[Activity] Everything from the line containing "U217: NOT (in" to the last line of the data below should be copied word for word, and nothing else.

____ Provided entries

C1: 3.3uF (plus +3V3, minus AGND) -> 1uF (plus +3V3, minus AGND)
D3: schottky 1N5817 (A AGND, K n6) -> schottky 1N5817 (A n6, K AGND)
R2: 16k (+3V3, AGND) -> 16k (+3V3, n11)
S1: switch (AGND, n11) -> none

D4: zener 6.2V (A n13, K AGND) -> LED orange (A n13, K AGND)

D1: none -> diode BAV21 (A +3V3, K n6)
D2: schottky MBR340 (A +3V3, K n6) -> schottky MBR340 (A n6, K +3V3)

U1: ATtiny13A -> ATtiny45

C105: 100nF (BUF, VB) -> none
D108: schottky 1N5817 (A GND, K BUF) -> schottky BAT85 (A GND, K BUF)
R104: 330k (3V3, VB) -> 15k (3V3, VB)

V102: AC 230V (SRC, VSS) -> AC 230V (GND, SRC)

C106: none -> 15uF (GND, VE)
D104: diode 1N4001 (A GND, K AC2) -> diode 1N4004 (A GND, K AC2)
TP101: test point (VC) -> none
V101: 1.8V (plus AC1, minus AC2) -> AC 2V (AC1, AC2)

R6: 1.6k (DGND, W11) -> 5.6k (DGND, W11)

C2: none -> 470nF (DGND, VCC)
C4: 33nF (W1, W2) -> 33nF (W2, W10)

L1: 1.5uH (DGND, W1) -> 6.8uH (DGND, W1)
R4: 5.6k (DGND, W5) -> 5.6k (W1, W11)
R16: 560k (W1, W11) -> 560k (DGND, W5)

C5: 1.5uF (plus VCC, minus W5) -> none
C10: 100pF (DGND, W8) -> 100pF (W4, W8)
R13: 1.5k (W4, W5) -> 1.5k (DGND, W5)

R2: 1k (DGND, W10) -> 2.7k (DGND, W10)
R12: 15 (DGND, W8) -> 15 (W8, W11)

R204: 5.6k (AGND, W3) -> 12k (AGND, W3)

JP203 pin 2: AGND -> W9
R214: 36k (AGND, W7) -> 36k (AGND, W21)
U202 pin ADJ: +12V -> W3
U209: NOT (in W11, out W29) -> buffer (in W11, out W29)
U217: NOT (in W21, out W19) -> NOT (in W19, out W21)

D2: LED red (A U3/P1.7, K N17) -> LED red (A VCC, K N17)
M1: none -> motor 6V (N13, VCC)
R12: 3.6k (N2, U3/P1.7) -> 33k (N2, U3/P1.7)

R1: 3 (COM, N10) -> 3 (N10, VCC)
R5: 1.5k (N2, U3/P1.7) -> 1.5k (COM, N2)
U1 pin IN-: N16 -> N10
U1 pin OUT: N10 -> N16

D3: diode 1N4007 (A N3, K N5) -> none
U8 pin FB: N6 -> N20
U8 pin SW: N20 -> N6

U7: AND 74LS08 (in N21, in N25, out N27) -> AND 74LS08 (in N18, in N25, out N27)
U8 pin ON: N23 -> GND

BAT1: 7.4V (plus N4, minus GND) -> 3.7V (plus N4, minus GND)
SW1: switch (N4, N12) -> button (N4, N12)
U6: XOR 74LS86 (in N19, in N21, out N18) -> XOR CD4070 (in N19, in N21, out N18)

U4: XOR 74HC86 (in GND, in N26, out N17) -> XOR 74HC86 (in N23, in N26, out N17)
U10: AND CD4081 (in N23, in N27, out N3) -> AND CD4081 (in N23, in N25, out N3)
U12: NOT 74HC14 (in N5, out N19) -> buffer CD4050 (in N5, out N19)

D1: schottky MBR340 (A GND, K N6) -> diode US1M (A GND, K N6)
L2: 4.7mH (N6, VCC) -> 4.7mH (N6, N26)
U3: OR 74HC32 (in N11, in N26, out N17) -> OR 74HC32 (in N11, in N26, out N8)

________

[Expected answer]
U217: NOT (in W21, out W19) -> NOT (in W19, out W21)

D2: LED red (A U3/P1.7, K N17) -> LED red (A VCC, K N17)
M1: none -> motor 6V (N13, VCC)
R12: 3.6k (N2, U3/P1.7) -> 33k (N2, U3/P1.7)

R1: 3 (COM, N10) -> 3 (N10, VCC)
R5: 1.5k (N2, U3/P1.7) -> 1.5k (COM, N2)
U1 pin IN-: N16 -> N10
U1 pin OUT: N10 -> N16

D3: diode 1N4007 (A N3, K N5) -> none
U8 pin FB: N6 -> N20
U8 pin SW: N20 -> N6

U7: AND 74LS08 (in N21, in N25, out N27) -> AND 74LS08 (in N18, in N25, out N27)
U8 pin ON: N23 -> GND

BAT1: 7.4V (plus N4, minus GND) -> 3.7V (plus N4, minus GND)
SW1: switch (N4, N12) -> button (N4, N12)
U6: XOR 74LS86 (in N19, in N21, out N18) -> XOR CD4070 (in N19, in N21, out N18)

U4: XOR 74HC86 (in GND, in N26, out N17) -> XOR 74HC86 (in N23, in N26, out N17)
U10: AND CD4081 (in N23, in N27, out N3) -> AND CD4081 (in N23, in N25, out N3)
U12: NOT 74HC14 (in N5, out N19) -> buffer CD4050 (in N5, out N19)

D1: schottky MBR340 (A GND, K N6) -> diode US1M (A GND, K N6)
L2: 4.7mH (N6, VCC) -> 4.7mH (N6, N26)
U3: OR 74HC32 (in N11, in N26, out N17) -> OR 74HC32 (in N11, in N26, out N8)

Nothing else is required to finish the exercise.